**INSTRUCTIONS TO FOLLOW**
Which lines in the material below hold the string "with"? Treat uppercase and lowercase as distinct, and copy out each matching line in full.
************
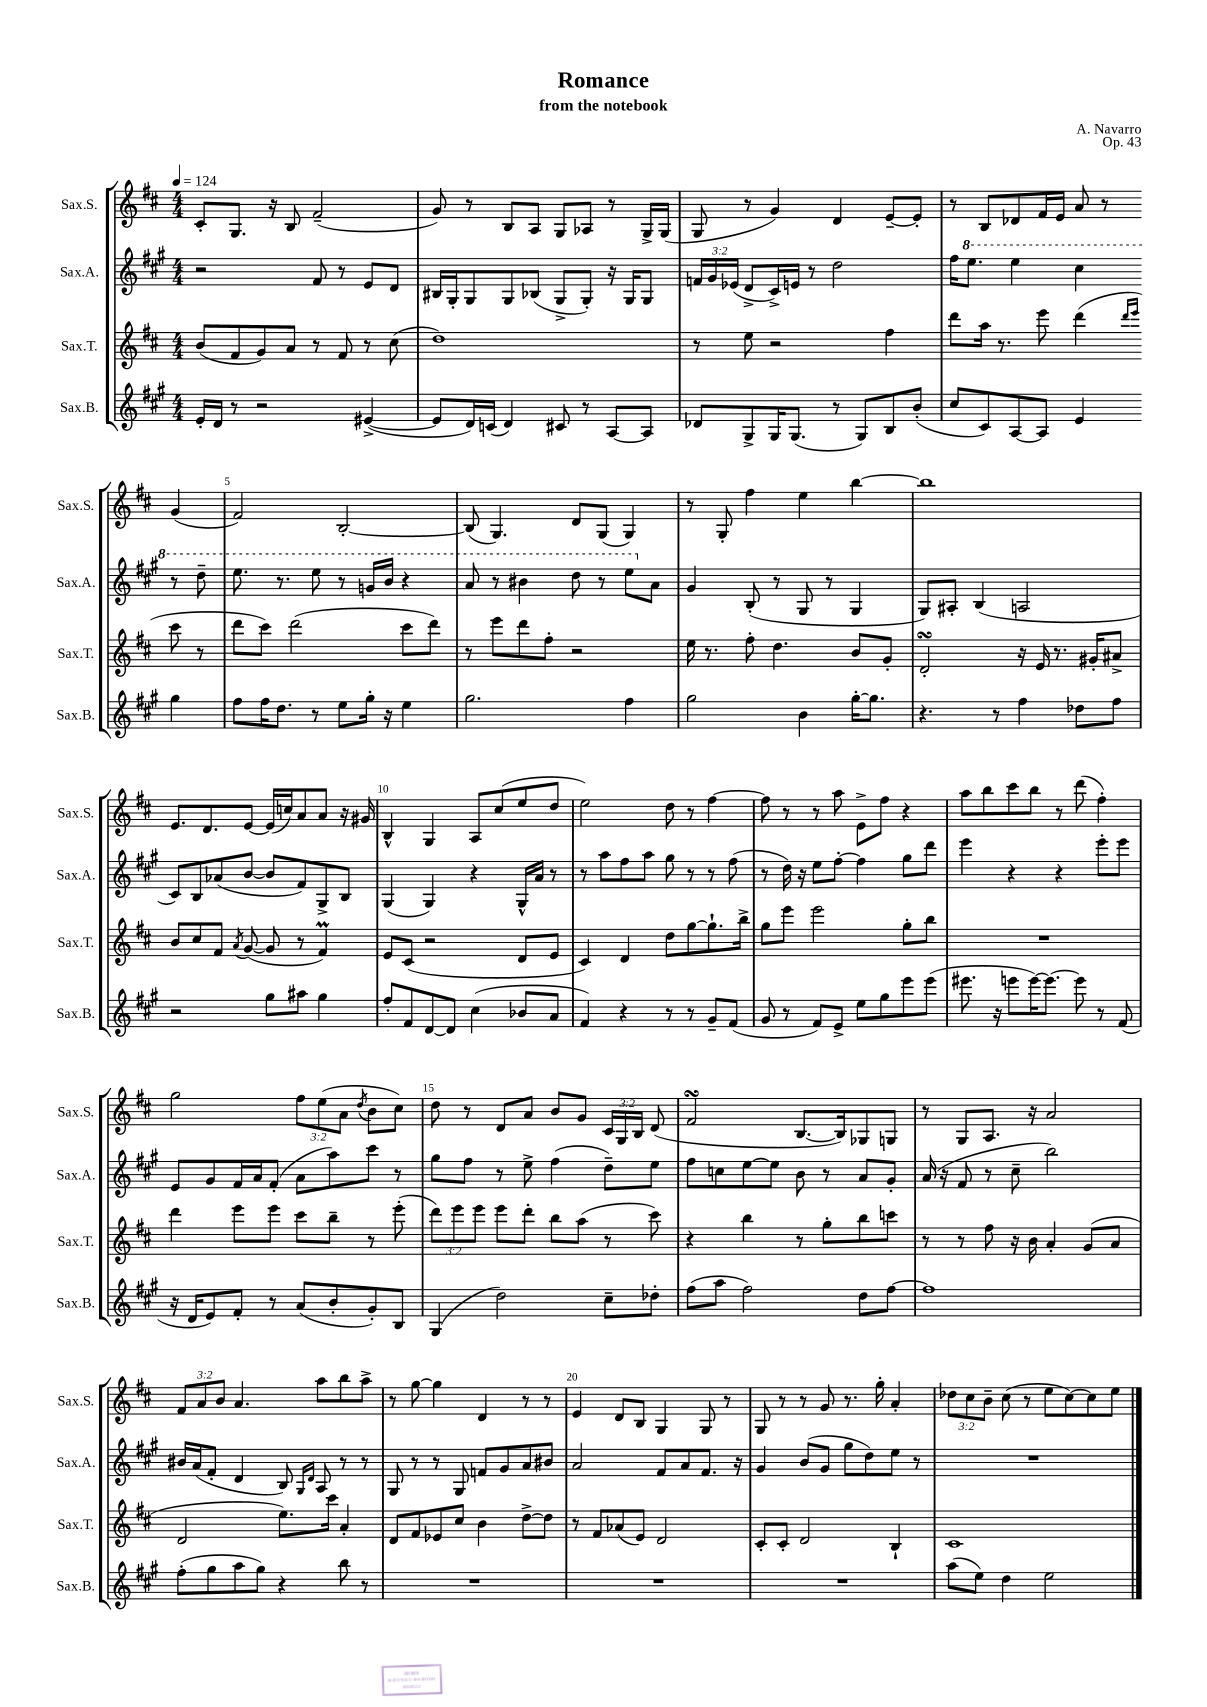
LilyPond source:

\header { title = "Romance" composer = "A. Navarro" subtitle = "from the notebook" opus = "Op. 43" }
<<
\new StaffGroup <<
\new Staff = "s0" \with { instrumentName = "Sax.S." shortInstrumentName = "Sax.S." } {
    \clef treble \key d \major \numericTimeSignature \time 4/4 \override Staff.TupletNumber.text = #tuplet-number::calc-fraction-text \tempo 4 = 124
    \autoBeamOff cis'8[-. g8.] r16 b8 fis'2--( |
    g'8) r8 b8[ a8] g8[ aes8] r8 g16[-> g16]( |
    g8 r8 g'4) d'4 e'8[~-- e'8]-. |
    r8 b8[ des'8 fis'16 e'16] a'8 r8 g'4( |
    fis'2) b2~-. |
    b8( g4.) d'8[ g8]( g4) |
    r8 g8-. fis''4 e''4 b''4~ |
    b''1 |
    e'8.[ d'8. e'8]~ e'16[( c''16) a'8 a'8] r16 gis'16 |
    b4-^ g4 a8[ cis''8( e''8 d''8] |
    e''2) d''8 r8 fis''4~ |
    fis''8 r8 r8 a''8 e'8[-> fis''8] r4 |
    a''8[ b''8 cis'''8 b''8] r8 d'''8( fis''4-.) |
    g''2 \tuplet 3/2 { fis''8[ e''8( a'8] } \acciaccatura { d''8 } b'8[ cis''8]) |
    d''8 r8 d'8[ a'8] b'8[ g'8] \tuplet 3/2 { cis'16[ g16 b16] } d'8( |
    fis'2\turn b8.[~ b16) ges8 g8] |
    r8 g8[ a8.] r16 a'2 |
    \tuplet 3/2 { fis'8[ a'8 b'8] } a'4. a''8[ b''8 a''8]-> |
    r8 g''8~ g''4 d'4 r8 r8 |
    e'4 d'8[ b8] g4 g8 r8 |
    g8 r8 r8 g'8 r8. g''16-. a'4-. |
    \tuplet 3/2 { des''8[ cis''8 b'8]-- } cis''8( r8 e''8[ cis''8~) cis''8 e''8] \bar "|." |
}
\new Staff = "s1" \with { instrumentName = "Sax.A." shortInstrumentName = "Sax.A." } {
    \clef treble \key a \major \numericTimeSignature \time 4/4 \override Staff.TupletNumber.text = #tuplet-number::calc-fraction-text
    \autoBeamOff r2 fis'8 r8 e'8[ d'8] |
    bis16[ gis16-. gis8 gis8 bes8]( gis8[-> gis8]-.) r16 gis16[ gis8] |
    \tuplet 3/2 { f'16[ gis'16 ees'16]( } d'8[-> cis'16->) e'16] r8 d''2 |
    fis''16[ \ottava #1 e'''8.] e'''4 cis'''4 r8 d'''8-- |
    e'''8. r8. e'''8 r8 g''16[ b''16] r4 |
    a''8 r8 bis''4 d'''8 r8 e'''8[ \ottava #0 a'8] |
    gis'4 b8-.( r8 gis8 r8 gis4 |
    gis8[) ais8]-. b4( a2 |
    cis'8[) b8 aes'8( b'8]~ b'8[ fis'8) gis8-> b8] |
    gis4( gis4) r4 gis16[-^ a'16] r8 |
    r8 a''8[ fis''8 a''8] gis''8 r8 r8 fis''8( |
    r8 d''16) r16 e''8[ fis''8]~-. fis''4 gis''8[ d'''8] |
    e'''4 r4 r4 e'''8[-. e'''8] |
    e'8[ gis'8 fis'16 a'16 fis'8]-.( a'8[ a''8) cis'''8] r8 |
    gis''8[ fis''8] r8 e''8-> fis''4( d''8[--) e''8] |
    fis''8[ c''8 e''8~ e''8] b'8 r8 a'8[ gis'8]-. |
    a'16( r16 fis'8 r8 cis''8-- b''2) |
    bis'16[ a'16( fis'8]-. d'4 b8) \grace { gis16[ d'16] } a8 r8 r8 |
    gis8 r8 r8 gis8 f'8[ gis'8 a'8 bis'8] |
    a'2 fis'8[ a'8 fis'8.] r16 |
    gis'4 b'8[( gis'8] gis''8[ d''8) e''8] r8 |
    R1 \bar "|." |
}
\new Staff = "s2" \with { instrumentName = "Sax.T." shortInstrumentName = "Sax.T." } {
    \clef treble \key d \major \numericTimeSignature \time 4/4 \override Staff.TupletNumber.text = #tuplet-number::calc-fraction-text
    \autoBeamOff b'8[( fis'8 g'8) a'8] r8 fis'8 r8 cis''8( |
    d''1) |
    r8 e''8 r2 fis''4 |
    d'''8[ a''16] r8. e'''8 d'''4( \grace { d'''16[ e'''16] } cis'''8 r8 |
    d'''8[ cis'''8]) d'''2( cis'''8[ d'''8]) |
    r8 e'''8[ d'''8 fis''8]-. r2 |
    e''16 r8. fis''8-. d''4. b'8[ g'8]-. |
    d'2-.\turn r16 e'16 r8. gis'16[-. ais'8]-> |
    b'8[ cis''8 fis'8] \acciaccatura { a'8 } g'8~( g'8 r8 fis'4\prall) |
    e'8[ cis'8]( r2 d'8[ e'8] |
    cis'4) d'4 d''8[ g''8~ g''8.-! b''16]-> |
    g''8[ e'''8] e'''2 g''8[-. b''8] |
    R1 |
    d'''4 e'''8[ e'''8] cis'''8[ b''8]-- r8 e'''8-.( |
    \tuplet 3/2 { d'''8[) e'''8 e'''8] } e'''8[ d'''8]-. b''8[ a''8]( r8 cis'''8) |
    r4 b''4 r8 g''8[-. b''8 c'''8] |
    r8 r8 fis''8 r16 b'16 a'4-. g'8[( a'8] |
    d'2 e''8.[) cis'''16] a'4-. |
    d'8[ fis'8 ees'8 cis''8] b'4 d''8[~-> d''8] |
    r8 fis'8[ aes'8( e'8]) d'2 |
    cis'8[-. cis'8]-. d'2 b4-! |
    cis'1 \bar "|." |
}
\new Staff = "s3" \with { instrumentName = "Sax.B." shortInstrumentName = "Sax.B." } {
    \clef treble \key a \major \numericTimeSignature \time 4/4
    \autoBeamOff e'16[-. d'16] r8 r2 eis'4~->( |
    eis'8[ d'16) c'16]( d'4) cis'8 r8 a8[~ a8] |
    des'8[ gis8-> gis16 gis8.]( r8 gis8[) b8 b'8]-.( |
    cis''8[ cis'8) a8~ a8] e'4 gis''4 |
    fis''8[ fis''16 d''8.] r8 e''8[ gis''16]-. r16 e''4 |
    gis''2. fis''4 |
    gis''2 b'4 gis''16[~-. gis''8.] |
    r4. r8 fis''4 des''8[ fis''8] |
    r2 gis''8[ ais''8] gis''4 |
    fis''8[-. fis'8 d'8~ d'8] cis''4( bes'8[ a'8] |
    fis'4) r4 r8 r8 gis'8[-- fis'8]( |
    gis'8 r8 fis'8[) e'8]-> e''8[ gis''8 e'''8 e'''8]( |
    eis'''8. r16 e'''8[ e'''16~) e'''8.]~ e'''8 r8 fis'8( |
    r16 d'16[ e'8) fis'8]-. r8 a'8[( b'8-. gis'8-.) b8] |
    gis4( d''2) cis''8[-- des''8]-. |
    fis''8[( a''8] fis''2) d''8[ fis''8]~ |
    fis''1 |
    fis''8[-.( gis''8 a''8 gis''8]) r4 b''8 r8 |
    R1 |
    R1 |
    R1 |
    a''8[( e''8]) d''4 e''2 \bar "|." |
}
>>
>>
\layout { \context { \Score \override BarNumber.break-visibility = ##(#f #t #t) barNumberVisibility = #(every-nth-bar-number-visible 5) } }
************
**TASK RESPONSE**
\new Staff = "s0" \with { instrumentName = "Sax.S." shortInstrumentName = "Sax.S." } {
\new Staff = "s1" \with { instrumentName = "Sax.A." shortInstrumentName = "Sax.A." } {
\new Staff = "s2" \with { instrumentName = "Sax.T." shortInstrumentName = "Sax.T." } {
\new Staff = "s3" \with { instrumentName = "Sax.B." shortInstrumentName = "Sax.B." } {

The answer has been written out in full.